For the entries that follow, restate word for word the line containing "none -> purple 1x1 brick [613,79,642,108]", the line containing "none -> brown 2x2 brick [509,150,602,240]", and every line that lies between them.

Segment Start: DATA FOR REVIEW

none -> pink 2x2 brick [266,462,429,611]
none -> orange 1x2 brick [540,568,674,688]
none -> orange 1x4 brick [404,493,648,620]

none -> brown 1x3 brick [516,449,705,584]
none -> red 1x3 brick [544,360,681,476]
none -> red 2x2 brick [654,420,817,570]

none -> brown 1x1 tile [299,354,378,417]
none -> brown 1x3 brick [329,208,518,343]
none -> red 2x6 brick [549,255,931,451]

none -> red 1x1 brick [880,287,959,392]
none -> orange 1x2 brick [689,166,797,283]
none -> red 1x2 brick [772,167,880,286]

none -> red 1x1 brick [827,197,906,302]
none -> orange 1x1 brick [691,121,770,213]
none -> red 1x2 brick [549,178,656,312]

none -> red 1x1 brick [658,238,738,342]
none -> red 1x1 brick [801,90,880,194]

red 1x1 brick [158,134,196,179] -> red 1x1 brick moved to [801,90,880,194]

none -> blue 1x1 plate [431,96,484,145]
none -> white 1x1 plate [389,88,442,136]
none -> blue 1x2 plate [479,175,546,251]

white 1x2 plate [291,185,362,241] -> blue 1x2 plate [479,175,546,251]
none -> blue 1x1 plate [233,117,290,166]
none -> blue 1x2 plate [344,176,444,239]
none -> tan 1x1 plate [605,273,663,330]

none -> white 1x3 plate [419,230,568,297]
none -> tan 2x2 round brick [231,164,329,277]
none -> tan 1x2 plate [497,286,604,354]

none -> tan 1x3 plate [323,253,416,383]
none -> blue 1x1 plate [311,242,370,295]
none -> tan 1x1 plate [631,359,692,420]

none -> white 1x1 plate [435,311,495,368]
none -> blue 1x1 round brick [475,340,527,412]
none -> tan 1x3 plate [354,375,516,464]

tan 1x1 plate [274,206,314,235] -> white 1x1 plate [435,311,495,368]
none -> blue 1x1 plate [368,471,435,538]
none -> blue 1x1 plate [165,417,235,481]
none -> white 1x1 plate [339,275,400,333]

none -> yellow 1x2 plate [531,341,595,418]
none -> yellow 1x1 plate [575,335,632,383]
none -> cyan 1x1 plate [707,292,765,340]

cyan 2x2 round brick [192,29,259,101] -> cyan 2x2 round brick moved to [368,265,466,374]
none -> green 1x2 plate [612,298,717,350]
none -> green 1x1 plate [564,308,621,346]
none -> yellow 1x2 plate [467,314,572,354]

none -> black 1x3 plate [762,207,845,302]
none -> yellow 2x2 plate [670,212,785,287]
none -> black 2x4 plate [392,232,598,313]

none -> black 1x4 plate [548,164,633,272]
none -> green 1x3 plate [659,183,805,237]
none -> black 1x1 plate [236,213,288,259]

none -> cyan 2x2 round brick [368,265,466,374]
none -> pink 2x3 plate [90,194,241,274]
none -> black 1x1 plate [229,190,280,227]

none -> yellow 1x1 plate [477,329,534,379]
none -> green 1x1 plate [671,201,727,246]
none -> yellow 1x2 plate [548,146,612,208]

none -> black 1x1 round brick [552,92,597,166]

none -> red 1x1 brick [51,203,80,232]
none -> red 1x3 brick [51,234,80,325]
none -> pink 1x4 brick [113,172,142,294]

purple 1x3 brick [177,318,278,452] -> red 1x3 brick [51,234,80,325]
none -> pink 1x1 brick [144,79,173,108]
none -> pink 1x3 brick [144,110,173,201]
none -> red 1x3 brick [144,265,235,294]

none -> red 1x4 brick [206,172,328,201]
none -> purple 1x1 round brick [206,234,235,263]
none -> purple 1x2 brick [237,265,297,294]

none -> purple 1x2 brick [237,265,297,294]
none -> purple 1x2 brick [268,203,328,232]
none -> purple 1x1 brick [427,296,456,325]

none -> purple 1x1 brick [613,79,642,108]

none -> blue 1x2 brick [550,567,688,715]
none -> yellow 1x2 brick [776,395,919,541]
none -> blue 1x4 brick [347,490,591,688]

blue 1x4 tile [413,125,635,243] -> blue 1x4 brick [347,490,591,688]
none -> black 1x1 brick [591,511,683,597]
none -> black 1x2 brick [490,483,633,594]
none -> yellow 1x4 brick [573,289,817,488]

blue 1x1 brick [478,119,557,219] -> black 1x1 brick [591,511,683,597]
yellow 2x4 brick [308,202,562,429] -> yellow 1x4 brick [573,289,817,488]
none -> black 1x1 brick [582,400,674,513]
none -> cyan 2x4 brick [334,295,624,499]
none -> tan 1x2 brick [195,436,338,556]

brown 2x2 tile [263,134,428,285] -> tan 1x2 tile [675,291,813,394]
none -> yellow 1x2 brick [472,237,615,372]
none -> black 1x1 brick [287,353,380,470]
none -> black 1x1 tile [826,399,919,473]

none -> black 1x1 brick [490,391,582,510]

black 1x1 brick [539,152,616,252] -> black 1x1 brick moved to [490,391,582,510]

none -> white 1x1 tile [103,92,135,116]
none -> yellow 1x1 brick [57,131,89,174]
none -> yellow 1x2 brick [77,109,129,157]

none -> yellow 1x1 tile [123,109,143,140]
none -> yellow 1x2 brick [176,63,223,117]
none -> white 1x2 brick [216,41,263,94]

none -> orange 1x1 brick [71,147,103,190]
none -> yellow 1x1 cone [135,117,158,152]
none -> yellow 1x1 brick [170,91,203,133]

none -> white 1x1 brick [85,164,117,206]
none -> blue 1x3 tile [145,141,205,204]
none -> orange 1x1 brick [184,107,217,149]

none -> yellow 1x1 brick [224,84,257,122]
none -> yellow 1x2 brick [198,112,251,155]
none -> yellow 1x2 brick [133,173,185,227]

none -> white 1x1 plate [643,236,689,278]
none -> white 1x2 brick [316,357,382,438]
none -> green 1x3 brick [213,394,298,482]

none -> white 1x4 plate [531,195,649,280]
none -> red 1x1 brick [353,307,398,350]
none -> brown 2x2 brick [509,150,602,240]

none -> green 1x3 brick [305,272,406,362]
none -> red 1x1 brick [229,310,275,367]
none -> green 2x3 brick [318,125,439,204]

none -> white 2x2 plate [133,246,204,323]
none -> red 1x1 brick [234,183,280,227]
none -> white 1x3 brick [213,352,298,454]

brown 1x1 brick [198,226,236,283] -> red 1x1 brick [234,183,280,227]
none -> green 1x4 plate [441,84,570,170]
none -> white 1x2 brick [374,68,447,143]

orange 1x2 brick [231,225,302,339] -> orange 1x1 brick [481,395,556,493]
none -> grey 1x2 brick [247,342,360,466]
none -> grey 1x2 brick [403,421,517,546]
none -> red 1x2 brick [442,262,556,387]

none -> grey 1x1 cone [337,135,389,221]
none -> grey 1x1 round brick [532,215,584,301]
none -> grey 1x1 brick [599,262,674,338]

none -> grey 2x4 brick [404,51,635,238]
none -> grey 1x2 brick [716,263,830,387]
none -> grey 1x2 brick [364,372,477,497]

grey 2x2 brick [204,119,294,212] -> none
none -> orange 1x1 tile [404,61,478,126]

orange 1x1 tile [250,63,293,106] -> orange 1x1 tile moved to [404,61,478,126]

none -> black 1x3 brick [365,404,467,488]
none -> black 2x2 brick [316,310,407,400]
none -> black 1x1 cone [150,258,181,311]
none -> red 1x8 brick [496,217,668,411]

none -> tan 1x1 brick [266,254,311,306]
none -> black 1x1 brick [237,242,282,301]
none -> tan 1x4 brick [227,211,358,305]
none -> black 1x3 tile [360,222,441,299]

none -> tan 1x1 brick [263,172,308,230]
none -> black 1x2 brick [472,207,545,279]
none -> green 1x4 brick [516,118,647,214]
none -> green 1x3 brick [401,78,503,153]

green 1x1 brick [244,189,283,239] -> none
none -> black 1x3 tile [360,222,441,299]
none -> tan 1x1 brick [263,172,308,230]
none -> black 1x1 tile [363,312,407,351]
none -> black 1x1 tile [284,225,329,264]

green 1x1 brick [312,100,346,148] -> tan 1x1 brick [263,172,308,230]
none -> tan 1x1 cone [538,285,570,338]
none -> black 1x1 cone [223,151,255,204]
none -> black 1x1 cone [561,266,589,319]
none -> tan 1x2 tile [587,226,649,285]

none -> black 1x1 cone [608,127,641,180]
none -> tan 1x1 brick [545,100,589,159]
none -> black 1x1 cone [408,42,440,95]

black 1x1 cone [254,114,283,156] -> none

Segment End: DATA FOR REVIEW

> _SOLVED EXERCISE_:
none -> purple 1x1 brick [613,79,642,108]

none -> blue 1x2 brick [550,567,688,715]
none -> yellow 1x2 brick [776,395,919,541]
none -> blue 1x4 brick [347,490,591,688]

blue 1x4 tile [413,125,635,243] -> blue 1x4 brick [347,490,591,688]
none -> black 1x1 brick [591,511,683,597]
none -> black 1x2 brick [490,483,633,594]
none -> yellow 1x4 brick [573,289,817,488]

blue 1x1 brick [478,119,557,219] -> black 1x1 brick [591,511,683,597]
yellow 2x4 brick [308,202,562,429] -> yellow 1x4 brick [573,289,817,488]
none -> black 1x1 brick [582,400,674,513]
none -> cyan 2x4 brick [334,295,624,499]
none -> tan 1x2 brick [195,436,338,556]

brown 2x2 tile [263,134,428,285] -> tan 1x2 tile [675,291,813,394]
none -> yellow 1x2 brick [472,237,615,372]
none -> black 1x1 brick [287,353,380,470]
none -> black 1x1 tile [826,399,919,473]

none -> black 1x1 brick [490,391,582,510]

black 1x1 brick [539,152,616,252] -> black 1x1 brick moved to [490,391,582,510]

none -> white 1x1 tile [103,92,135,116]
none -> yellow 1x1 brick [57,131,89,174]
none -> yellow 1x2 brick [77,109,129,157]

none -> yellow 1x1 tile [123,109,143,140]
none -> yellow 1x2 brick [176,63,223,117]
none -> white 1x2 brick [216,41,263,94]

none -> orange 1x1 brick [71,147,103,190]
none -> yellow 1x1 cone [135,117,158,152]
none -> yellow 1x1 brick [170,91,203,133]

none -> white 1x1 brick [85,164,117,206]
none -> blue 1x3 tile [145,141,205,204]
none -> orange 1x1 brick [184,107,217,149]

none -> yellow 1x1 brick [224,84,257,122]
none -> yellow 1x2 brick [198,112,251,155]
none -> yellow 1x2 brick [133,173,185,227]

none -> white 1x1 plate [643,236,689,278]
none -> white 1x2 brick [316,357,382,438]
none -> green 1x3 brick [213,394,298,482]

none -> white 1x4 plate [531,195,649,280]
none -> red 1x1 brick [353,307,398,350]
none -> brown 2x2 brick [509,150,602,240]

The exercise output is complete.